_Exercise_
For the entries below, work out how many lines include the string "hammer", then write only that number.

[[ Supplied records open ]]

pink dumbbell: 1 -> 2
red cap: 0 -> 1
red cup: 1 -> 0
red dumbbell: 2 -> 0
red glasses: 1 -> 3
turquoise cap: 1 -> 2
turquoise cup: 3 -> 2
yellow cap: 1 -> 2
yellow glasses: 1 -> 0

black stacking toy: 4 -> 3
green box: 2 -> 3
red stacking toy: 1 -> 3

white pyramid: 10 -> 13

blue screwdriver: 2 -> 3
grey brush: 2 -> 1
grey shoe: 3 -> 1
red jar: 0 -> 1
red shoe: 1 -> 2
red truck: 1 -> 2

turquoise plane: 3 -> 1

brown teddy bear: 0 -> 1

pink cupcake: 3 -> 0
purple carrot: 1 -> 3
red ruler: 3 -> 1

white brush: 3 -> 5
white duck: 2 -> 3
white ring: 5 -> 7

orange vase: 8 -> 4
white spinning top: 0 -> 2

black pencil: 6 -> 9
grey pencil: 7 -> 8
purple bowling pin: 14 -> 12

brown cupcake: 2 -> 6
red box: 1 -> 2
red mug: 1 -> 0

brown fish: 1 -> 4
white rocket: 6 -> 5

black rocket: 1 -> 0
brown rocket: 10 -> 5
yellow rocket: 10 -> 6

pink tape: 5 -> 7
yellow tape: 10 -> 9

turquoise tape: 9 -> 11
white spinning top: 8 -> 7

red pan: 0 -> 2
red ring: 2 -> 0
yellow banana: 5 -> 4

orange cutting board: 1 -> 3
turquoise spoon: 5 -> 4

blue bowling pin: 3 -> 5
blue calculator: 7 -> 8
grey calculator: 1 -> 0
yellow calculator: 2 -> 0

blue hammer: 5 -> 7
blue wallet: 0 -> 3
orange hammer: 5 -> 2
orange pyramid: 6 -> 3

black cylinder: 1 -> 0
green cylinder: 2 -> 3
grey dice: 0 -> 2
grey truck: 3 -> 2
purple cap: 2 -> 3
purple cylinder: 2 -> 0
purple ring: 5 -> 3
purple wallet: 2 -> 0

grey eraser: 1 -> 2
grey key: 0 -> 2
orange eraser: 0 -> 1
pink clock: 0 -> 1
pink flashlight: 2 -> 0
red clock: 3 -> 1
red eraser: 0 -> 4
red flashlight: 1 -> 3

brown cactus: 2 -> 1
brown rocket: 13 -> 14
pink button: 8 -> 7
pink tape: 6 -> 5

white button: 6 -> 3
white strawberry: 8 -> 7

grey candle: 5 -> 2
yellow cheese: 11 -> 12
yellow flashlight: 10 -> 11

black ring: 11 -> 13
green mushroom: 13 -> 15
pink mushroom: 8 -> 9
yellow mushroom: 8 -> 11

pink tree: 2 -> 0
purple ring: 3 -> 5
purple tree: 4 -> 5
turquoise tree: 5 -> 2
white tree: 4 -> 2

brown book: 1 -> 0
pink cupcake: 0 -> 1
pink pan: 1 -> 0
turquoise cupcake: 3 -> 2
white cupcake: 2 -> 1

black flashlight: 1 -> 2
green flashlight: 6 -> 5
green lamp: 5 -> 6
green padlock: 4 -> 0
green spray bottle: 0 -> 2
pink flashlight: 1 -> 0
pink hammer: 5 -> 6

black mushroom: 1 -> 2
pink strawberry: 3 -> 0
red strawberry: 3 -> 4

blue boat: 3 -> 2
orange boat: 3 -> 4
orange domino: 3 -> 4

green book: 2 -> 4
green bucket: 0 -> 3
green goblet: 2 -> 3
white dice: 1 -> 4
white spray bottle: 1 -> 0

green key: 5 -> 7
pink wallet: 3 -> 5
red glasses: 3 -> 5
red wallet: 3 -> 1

[[ Supplied records closed ]]

_Solution for this task_
3